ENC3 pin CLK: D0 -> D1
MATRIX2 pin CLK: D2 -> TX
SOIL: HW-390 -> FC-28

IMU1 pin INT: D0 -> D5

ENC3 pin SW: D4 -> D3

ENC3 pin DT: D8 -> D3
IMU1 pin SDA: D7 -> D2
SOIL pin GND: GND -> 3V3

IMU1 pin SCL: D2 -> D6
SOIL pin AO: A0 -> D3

######

- **Your goal**:
Write out the lines from the one containing "IMU1 pin INT: D0 -> D5" through the last line of the records above. Include both of those lines and nothing else.

- **Answer for the task**:
IMU1 pin INT: D0 -> D5

ENC3 pin SW: D4 -> D3

ENC3 pin DT: D8 -> D3
IMU1 pin SDA: D7 -> D2
SOIL pin GND: GND -> 3V3

IMU1 pin SCL: D2 -> D6
SOIL pin AO: A0 -> D3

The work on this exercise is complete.